WHAT YOU WILL DO :: What you print should match the entries exactly, only without the pictures.

Difference listings ::
******************************

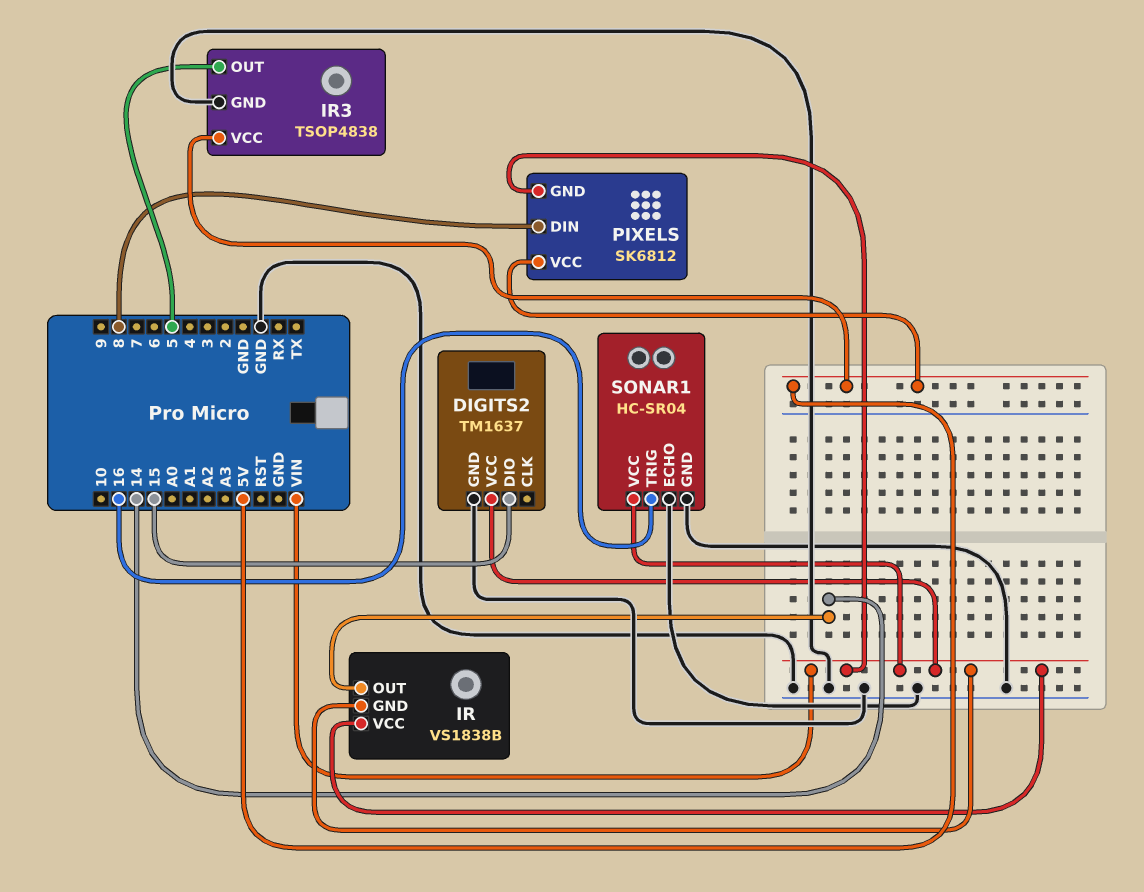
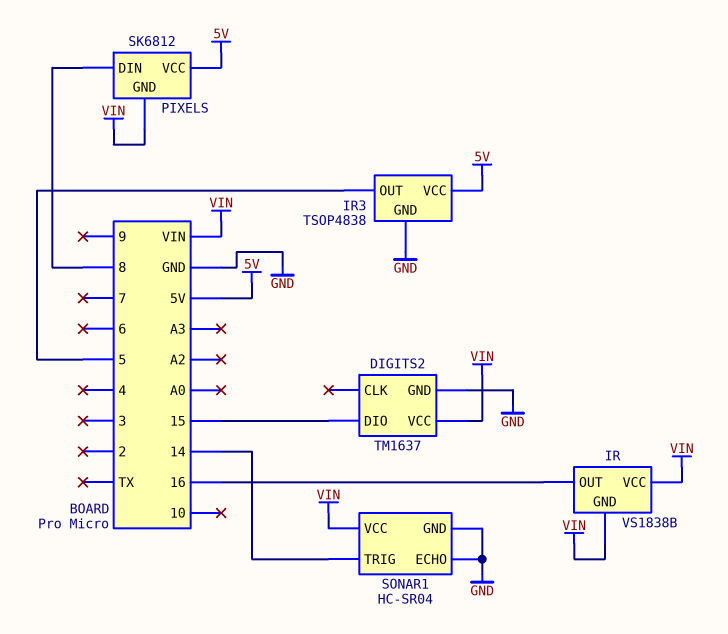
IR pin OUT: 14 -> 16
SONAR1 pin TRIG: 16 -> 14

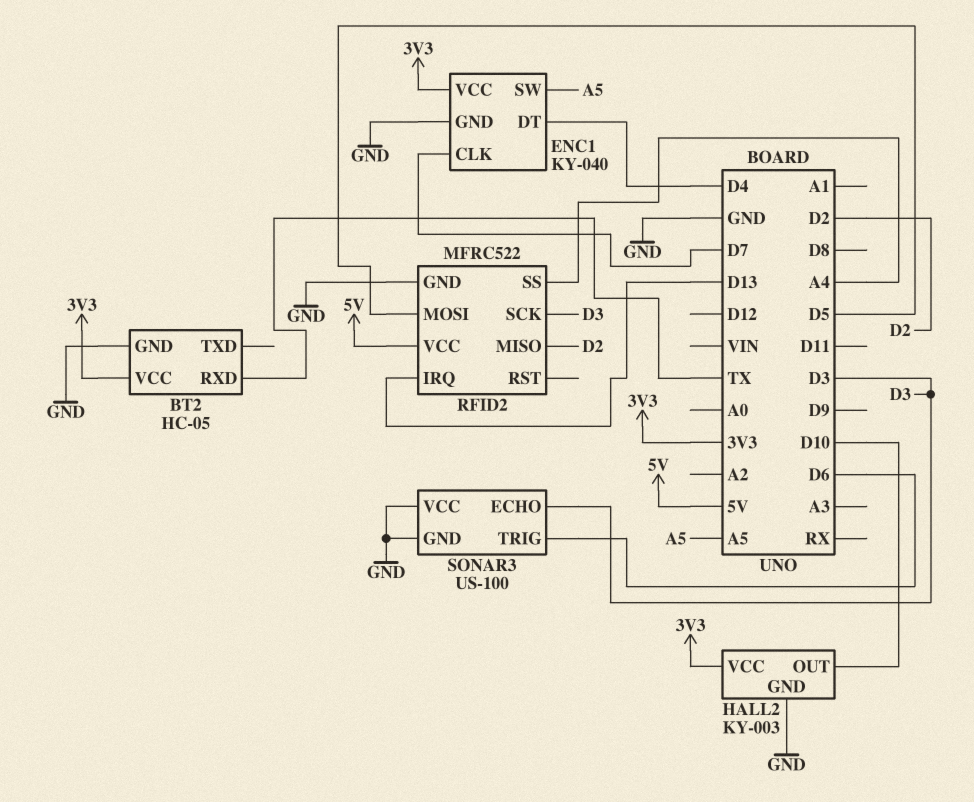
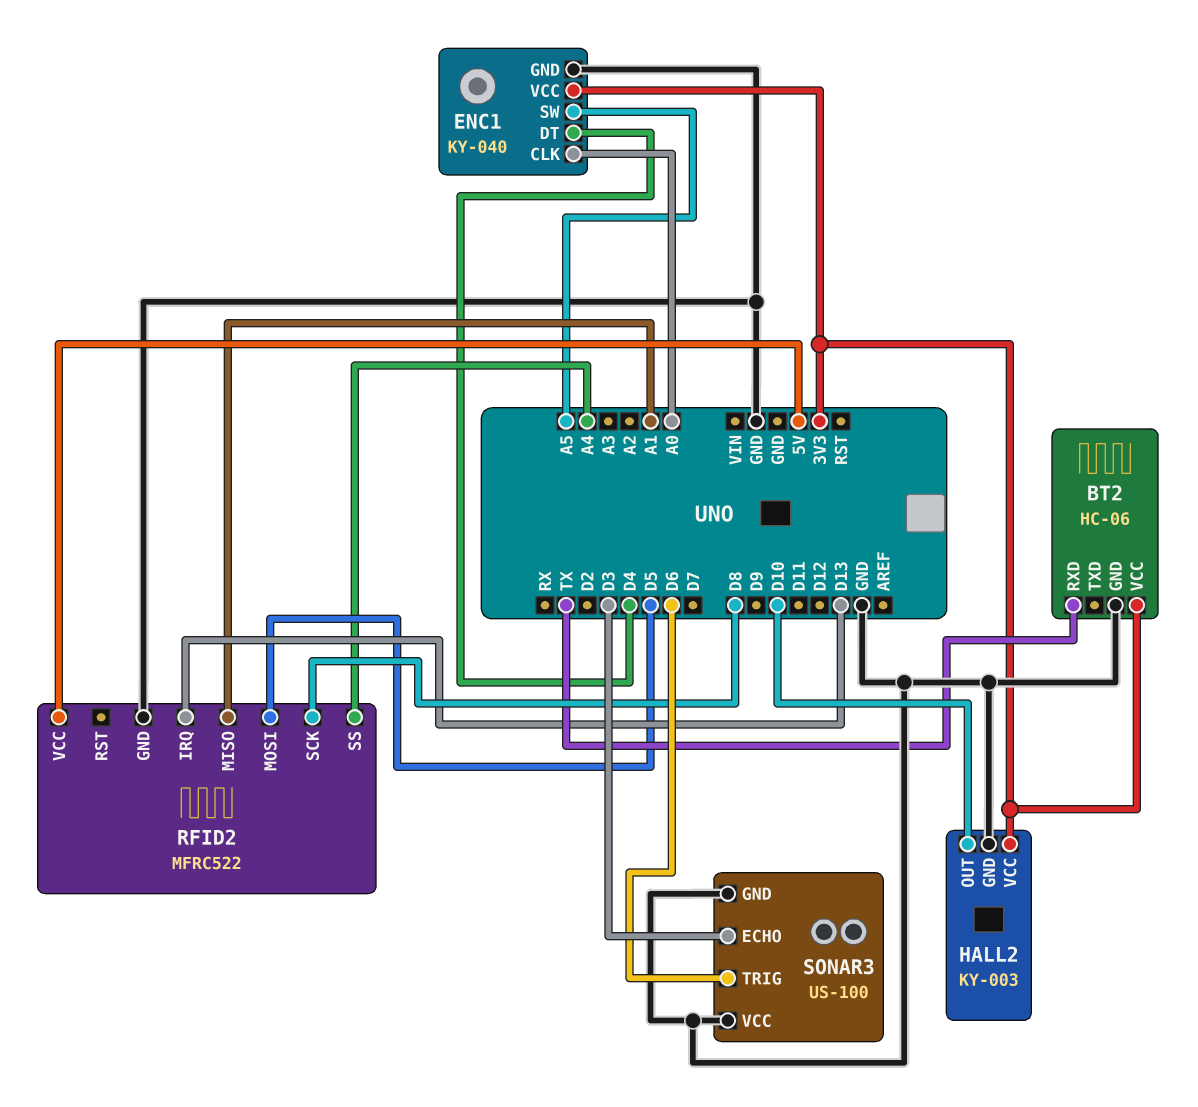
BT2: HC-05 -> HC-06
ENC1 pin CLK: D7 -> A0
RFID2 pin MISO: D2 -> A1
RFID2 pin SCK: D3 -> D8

******************************

PROBLEM SOLUTION ::
IR pin OUT: 14 -> 16
SONAR1 pin TRIG: 16 -> 14

BT2: HC-05 -> HC-06
ENC1 pin CLK: D7 -> A0
RFID2 pin MISO: D2 -> A1
RFID2 pin SCK: D3 -> D8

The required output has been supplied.